• **Problem**:
Please reproduce the lines in the records below, from the line containing "Is stainless steel exhaust" through the line containing "The image size is (480, 640). I", inclusive, with "exhaust hood" changed to "range hood" and nothing else altered. Give only those lines.

• **Record extracts**:
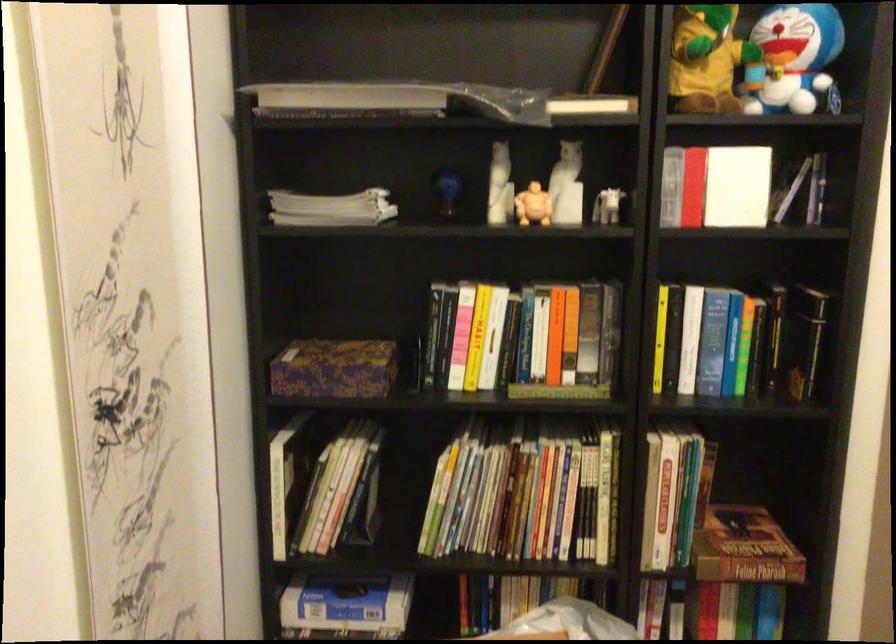
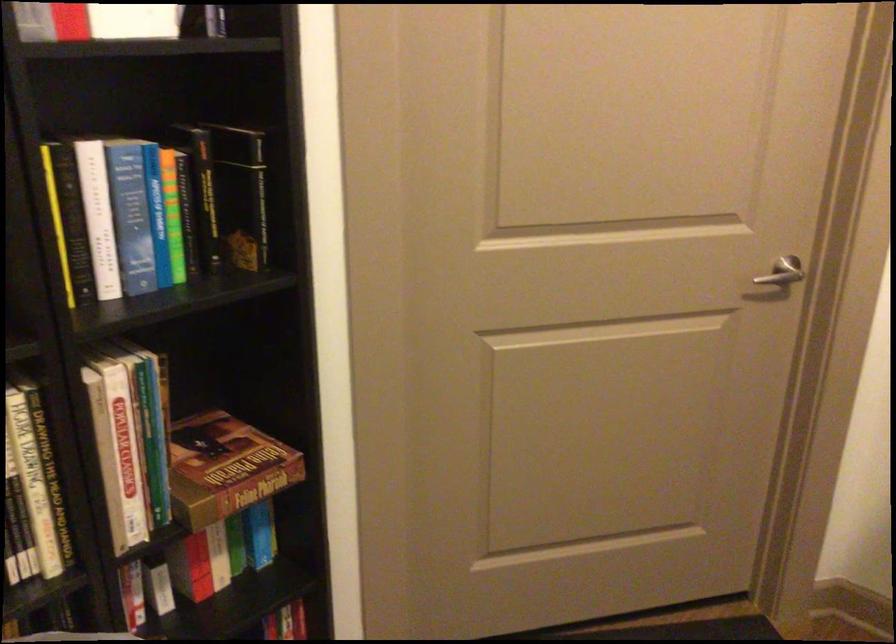
The point at (694, 332) is marked in the first image. Where is the corresponding point in the second image?

(98, 216)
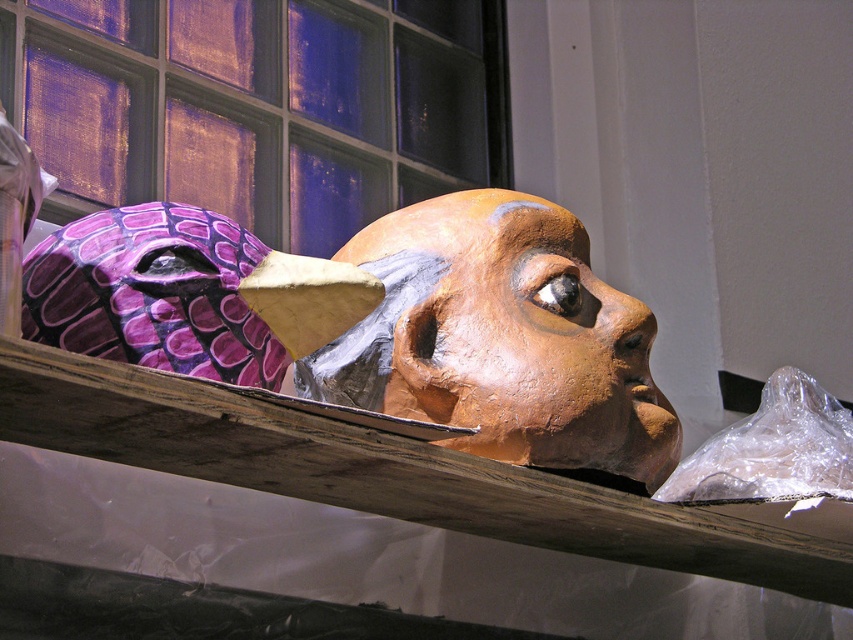
Question: Which object is positioned closest to the matte purple/scaly dragon head at center?

Choices:
 (A) matte brown mask at center
 (B) blue glass window at upper center

Answer: (A)

Question: Which point is closer to the camera?

Choices:
 (A) (490, 228)
 (B) (73, 77)
 (C) (646, 454)

Answer: (C)

Question: Is blue glass window at upper center thinner than matte brown mask at center?

Choices:
 (A) no
 (B) yes

Answer: (A)

Question: Is matte purple/scaly dragon head at center positioned in front of matte brown mask at center?

Choices:
 (A) yes
 (B) no

Answer: (A)

Question: Which point is farther from the camera taking this photo?

Choices:
 (A) (236, 56)
 (B) (492, 420)

Answer: (A)

Question: Is matte purple/scaly dragon head at center bigger than matte brown mask at center?

Choices:
 (A) no
 (B) yes

Answer: (B)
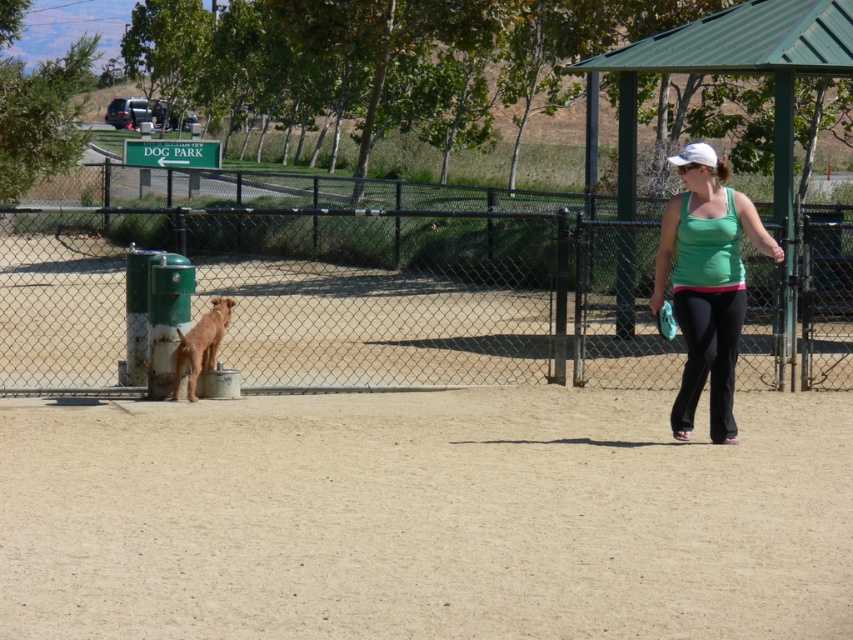
You are a photographer standing at the entrance of the dog park. You want to take a photo of the brown sandy dirt at center and the brown fur dog at center. Which object is closer to you?

The brown sandy dirt at center is closer to the viewer than the brown fur dog at center.

You are standing at the point with coordinates point (x=215, y=332) and want to walk towards the point (x=291, y=516). Will you be moving towards the direction where the woman is walking?

Yes, because point (x=291, y=516) is in front of point (x=215, y=332), meaning moving towards it aligns with the direction the woman is facing as she walks to the right side of the frame.

You are standing at the point labeled point (482, 234) and want to walk to the point labeled point (523, 481). Which direction should you go?

You should walk forward because point (523, 481) is in front of point (482, 234).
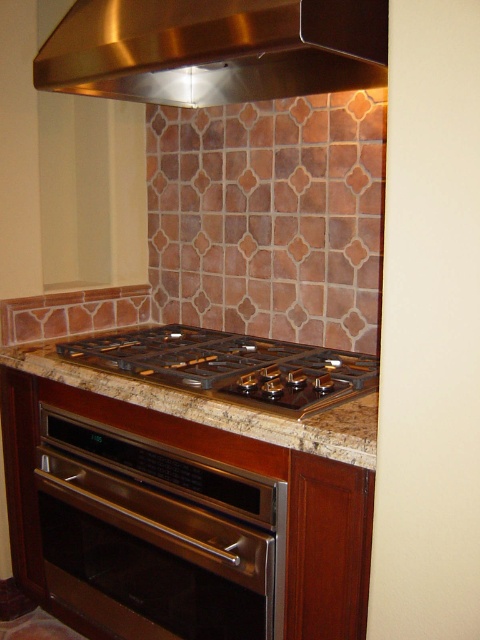
Is stainless steel oven at lower left positioned at the back of stainless steel exhaust hood at upper center?

That is True.

Consider the image. Who is lower down, stainless steel oven at lower left or stainless steel exhaust hood at upper center?

Positioned lower is stainless steel oven at lower left.

Locate an element on the screen. The image size is (480, 640). stainless steel oven at lower left is located at coordinates (163, 531).

The width and height of the screenshot is (480, 640). What are the coordinates of `stainless steel oven at lower left` in the screenshot? It's located at (163, 531).

Is stainless steel exhaust hood at upper center wider than marble/granite counter top at center?

In fact, stainless steel exhaust hood at upper center might be narrower than marble/granite counter top at center.

Is point (45, 61) closer to camera compared to point (307, 362)?

That is True.

The image size is (480, 640). I want to click on stainless steel exhaust hood at upper center, so pos(215,49).

Who is taller, stainless steel oven at lower left or marble/granite counter top at center?

Standing taller between the two is stainless steel oven at lower left.

Is stainless steel oven at lower left positioned at the back of marble/granite counter top at center?

Yes, stainless steel oven at lower left is further from the viewer.

Between point (110, 532) and point (349, 362), which one is positioned behind?

The point (349, 362) is behind.

Where is `stainless steel oven at lower left`? stainless steel oven at lower left is located at coordinates (163, 531).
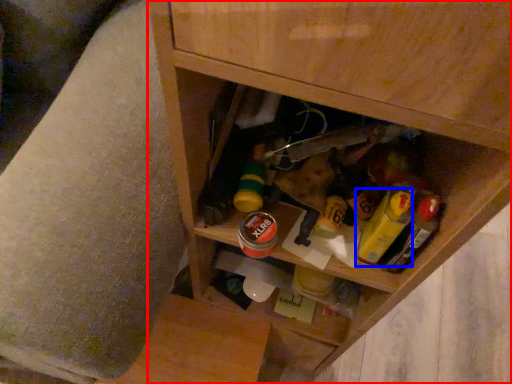
Question: Which point is closer to the camera, cabinetry (highlighted by a red box) or mustard (highlighted by a blue box)?

Choices:
 (A) cabinetry
 (B) mustard

Answer: (A)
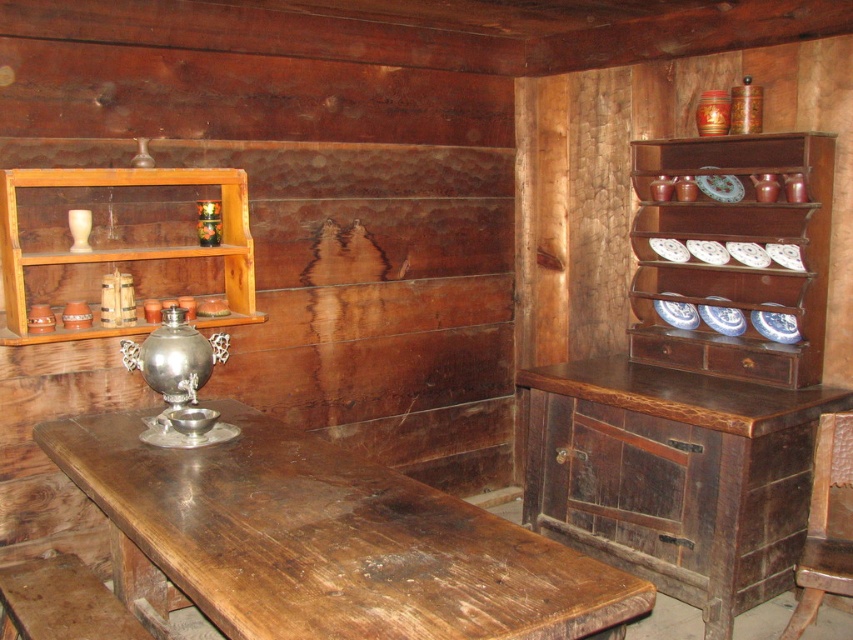
You are standing in the rustic cabin kitchen and want to take a photo of the dark brown wooden cabinet at right. Your camera has a maximum focus range of 2.5 meters. Will you be able to focus on the cabinet from your current position?

The dark brown wooden cabinet at right and camera are 2.45 meters apart, so yes, the camera can focus on the dark brown wooden cabinet at right since the distance is within its maximum range of 2.5 meters.

You are organizing a shelf in the rustic cabin kitchen. You need to place a tall decorative vase that requires a stable base. Which object, the dark brown wooden cabinet at right or the brown wooden shelf at upper right, is more suitable for placing the vase?

The dark brown wooden cabinet at right is positioned under the brown wooden shelf at upper right, making it a more stable base for the tall decorative vase since it is lower and provides a firmer foundation.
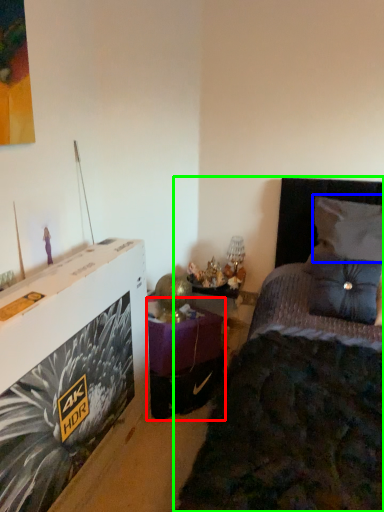
Question: Which object is the closest to the table (highlighted by a red box)? Choose among these: pillow (highlighted by a blue box) or bed (highlighted by a green box).

Choices:
 (A) pillow
 (B) bed

Answer: (B)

• **Exercise output**:
Is stainless steel range hood at upper center wider than marble/granite counter top at center?

In fact, stainless steel range hood at upper center might be narrower than marble/granite counter top at center.

Is point (45, 61) closer to camera compared to point (307, 362)?

That is True.

The image size is (480, 640). I want to click on stainless steel range hood at upper center, so pos(215,49).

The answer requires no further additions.